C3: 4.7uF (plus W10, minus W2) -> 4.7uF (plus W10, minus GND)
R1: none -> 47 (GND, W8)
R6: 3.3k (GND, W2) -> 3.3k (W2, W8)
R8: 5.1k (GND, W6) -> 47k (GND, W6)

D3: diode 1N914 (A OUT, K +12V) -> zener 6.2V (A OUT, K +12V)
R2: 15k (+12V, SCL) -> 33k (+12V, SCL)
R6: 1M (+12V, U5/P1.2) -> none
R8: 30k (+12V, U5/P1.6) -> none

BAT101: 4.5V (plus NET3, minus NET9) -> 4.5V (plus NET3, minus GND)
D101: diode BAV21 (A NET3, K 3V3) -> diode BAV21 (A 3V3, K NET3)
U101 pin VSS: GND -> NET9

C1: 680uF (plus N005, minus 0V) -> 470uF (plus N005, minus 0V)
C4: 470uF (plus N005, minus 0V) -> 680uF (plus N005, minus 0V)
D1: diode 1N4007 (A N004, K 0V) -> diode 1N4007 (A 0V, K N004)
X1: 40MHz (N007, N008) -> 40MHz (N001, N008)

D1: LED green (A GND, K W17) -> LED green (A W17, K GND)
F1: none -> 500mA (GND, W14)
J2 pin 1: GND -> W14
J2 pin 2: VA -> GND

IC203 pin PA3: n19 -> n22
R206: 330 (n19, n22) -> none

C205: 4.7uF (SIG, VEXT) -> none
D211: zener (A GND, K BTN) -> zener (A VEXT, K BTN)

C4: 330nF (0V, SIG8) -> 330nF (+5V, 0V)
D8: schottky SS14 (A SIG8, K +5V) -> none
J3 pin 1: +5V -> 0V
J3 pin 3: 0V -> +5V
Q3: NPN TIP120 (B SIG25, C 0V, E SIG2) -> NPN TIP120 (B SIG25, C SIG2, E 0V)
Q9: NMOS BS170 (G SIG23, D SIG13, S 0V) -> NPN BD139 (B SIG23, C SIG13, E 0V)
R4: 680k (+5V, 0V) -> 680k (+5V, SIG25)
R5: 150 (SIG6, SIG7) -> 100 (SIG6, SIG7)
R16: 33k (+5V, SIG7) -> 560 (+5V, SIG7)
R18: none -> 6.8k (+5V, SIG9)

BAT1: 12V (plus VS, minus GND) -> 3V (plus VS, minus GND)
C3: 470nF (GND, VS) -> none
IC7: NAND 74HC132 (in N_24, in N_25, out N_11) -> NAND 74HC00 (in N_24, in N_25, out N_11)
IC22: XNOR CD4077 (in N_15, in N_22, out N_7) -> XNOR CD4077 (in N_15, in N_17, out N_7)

============================================================

EXERCISE AIM
All lines of the material that contain the string "minus" are to be copied.

RESPONSE
C3: 4.7uF (plus W10, minus W2) -> 4.7uF (plus W10, minus GND)
BAT101: 4.5V (plus NET3, minus NET9) -> 4.5V (plus NET3, minus GND)
C1: 680uF (plus N005, minus 0V) -> 470uF (plus N005, minus 0V)
C4: 470uF (plus N005, minus 0V) -> 680uF (plus N005, minus 0V)
BAT1: 12V (plus VS, minus GND) -> 3V (plus VS, minus GND)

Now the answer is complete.